TASK INSTRUCTIONS
Filter this material down to the lines that contain the string "notebook", and return those lines.

DATASET ENTRIES
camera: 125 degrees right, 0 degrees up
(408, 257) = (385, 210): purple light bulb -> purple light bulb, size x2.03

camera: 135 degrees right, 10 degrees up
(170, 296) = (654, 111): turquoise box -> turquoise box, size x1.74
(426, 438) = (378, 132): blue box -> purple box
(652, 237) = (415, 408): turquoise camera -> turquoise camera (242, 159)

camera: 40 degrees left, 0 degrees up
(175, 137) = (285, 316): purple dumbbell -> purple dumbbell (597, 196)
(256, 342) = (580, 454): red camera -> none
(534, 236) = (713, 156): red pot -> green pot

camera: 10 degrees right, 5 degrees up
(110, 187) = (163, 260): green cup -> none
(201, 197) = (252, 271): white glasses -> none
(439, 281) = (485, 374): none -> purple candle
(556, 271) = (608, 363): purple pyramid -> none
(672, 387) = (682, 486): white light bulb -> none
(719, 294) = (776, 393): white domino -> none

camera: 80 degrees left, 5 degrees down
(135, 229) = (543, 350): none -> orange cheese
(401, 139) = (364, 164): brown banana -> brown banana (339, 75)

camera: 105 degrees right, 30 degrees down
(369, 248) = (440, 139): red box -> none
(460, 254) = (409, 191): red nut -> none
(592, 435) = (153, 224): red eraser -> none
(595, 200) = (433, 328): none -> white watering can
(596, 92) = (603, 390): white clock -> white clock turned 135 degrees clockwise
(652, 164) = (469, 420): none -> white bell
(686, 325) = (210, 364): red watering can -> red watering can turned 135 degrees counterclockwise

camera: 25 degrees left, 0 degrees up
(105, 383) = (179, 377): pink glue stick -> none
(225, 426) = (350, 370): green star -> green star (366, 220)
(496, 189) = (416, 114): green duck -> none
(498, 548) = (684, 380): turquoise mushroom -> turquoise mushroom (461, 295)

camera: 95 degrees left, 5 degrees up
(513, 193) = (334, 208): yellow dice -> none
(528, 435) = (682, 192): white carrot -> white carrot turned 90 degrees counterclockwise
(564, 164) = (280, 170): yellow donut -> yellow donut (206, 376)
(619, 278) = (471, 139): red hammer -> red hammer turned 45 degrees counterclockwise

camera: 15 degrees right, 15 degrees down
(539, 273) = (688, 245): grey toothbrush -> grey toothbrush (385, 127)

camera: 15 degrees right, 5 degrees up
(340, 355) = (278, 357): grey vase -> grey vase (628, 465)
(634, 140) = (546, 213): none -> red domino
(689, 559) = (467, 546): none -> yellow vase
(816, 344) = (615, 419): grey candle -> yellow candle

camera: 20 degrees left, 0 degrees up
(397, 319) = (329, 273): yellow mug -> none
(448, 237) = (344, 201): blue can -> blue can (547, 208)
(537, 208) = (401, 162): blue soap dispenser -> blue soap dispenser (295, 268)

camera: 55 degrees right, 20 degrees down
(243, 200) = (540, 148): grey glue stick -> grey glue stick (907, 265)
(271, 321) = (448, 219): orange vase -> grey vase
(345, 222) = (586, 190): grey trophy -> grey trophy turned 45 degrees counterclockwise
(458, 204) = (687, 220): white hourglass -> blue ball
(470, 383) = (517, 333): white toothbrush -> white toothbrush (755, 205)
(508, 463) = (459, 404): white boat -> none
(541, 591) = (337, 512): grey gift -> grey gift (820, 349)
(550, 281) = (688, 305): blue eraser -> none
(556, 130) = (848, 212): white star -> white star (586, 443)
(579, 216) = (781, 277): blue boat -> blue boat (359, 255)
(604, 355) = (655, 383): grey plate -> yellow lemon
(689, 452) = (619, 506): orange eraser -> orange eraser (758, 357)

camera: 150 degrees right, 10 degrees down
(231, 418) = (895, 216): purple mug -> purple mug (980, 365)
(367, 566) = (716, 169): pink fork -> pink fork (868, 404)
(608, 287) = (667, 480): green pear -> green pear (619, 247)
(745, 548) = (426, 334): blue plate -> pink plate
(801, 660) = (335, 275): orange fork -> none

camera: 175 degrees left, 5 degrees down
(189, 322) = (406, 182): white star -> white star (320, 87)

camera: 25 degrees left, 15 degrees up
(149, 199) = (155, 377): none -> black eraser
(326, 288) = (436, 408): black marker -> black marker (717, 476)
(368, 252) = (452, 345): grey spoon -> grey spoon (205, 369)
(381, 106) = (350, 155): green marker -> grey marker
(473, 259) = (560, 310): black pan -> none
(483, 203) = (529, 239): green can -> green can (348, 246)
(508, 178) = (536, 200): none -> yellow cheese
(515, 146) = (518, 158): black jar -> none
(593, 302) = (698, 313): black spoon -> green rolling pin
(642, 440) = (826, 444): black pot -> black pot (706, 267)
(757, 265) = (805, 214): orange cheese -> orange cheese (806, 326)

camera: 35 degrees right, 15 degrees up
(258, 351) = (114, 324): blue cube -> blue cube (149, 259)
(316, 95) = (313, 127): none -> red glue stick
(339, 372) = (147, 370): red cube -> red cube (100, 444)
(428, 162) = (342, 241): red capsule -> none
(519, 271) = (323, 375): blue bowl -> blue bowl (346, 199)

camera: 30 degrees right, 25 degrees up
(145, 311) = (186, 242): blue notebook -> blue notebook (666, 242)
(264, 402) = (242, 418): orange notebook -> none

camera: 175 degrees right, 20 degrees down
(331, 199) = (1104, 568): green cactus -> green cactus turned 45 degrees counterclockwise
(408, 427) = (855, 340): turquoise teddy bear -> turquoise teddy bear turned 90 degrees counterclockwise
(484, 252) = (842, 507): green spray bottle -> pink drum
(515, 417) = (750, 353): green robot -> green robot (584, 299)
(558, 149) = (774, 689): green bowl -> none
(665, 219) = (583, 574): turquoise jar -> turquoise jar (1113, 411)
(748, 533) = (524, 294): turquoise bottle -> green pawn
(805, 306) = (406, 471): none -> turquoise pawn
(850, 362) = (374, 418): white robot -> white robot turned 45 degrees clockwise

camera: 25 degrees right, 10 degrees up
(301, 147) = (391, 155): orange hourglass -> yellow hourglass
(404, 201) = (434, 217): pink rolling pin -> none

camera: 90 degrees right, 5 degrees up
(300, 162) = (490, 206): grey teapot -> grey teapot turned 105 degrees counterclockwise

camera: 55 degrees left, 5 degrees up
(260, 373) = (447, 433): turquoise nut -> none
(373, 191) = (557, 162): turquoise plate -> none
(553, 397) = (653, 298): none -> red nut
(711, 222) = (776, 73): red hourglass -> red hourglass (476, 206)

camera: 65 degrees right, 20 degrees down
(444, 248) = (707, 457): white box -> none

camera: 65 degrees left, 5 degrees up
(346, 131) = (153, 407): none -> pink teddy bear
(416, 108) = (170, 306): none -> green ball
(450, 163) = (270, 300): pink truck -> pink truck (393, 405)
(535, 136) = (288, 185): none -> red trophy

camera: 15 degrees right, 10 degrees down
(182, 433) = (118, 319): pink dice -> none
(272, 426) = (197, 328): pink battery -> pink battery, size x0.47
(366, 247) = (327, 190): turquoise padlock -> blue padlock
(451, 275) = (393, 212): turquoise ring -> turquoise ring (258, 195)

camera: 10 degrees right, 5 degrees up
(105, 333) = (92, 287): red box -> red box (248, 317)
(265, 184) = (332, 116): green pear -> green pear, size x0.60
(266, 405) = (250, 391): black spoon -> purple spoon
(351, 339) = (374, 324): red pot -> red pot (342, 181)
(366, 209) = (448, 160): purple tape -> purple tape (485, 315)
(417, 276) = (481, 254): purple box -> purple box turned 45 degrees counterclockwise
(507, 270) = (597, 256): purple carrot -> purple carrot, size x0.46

RESPONSE TO THIS EXERCISE
(145, 311) = (186, 242): blue notebook -> blue notebook (666, 242)
(264, 402) = (242, 418): orange notebook -> none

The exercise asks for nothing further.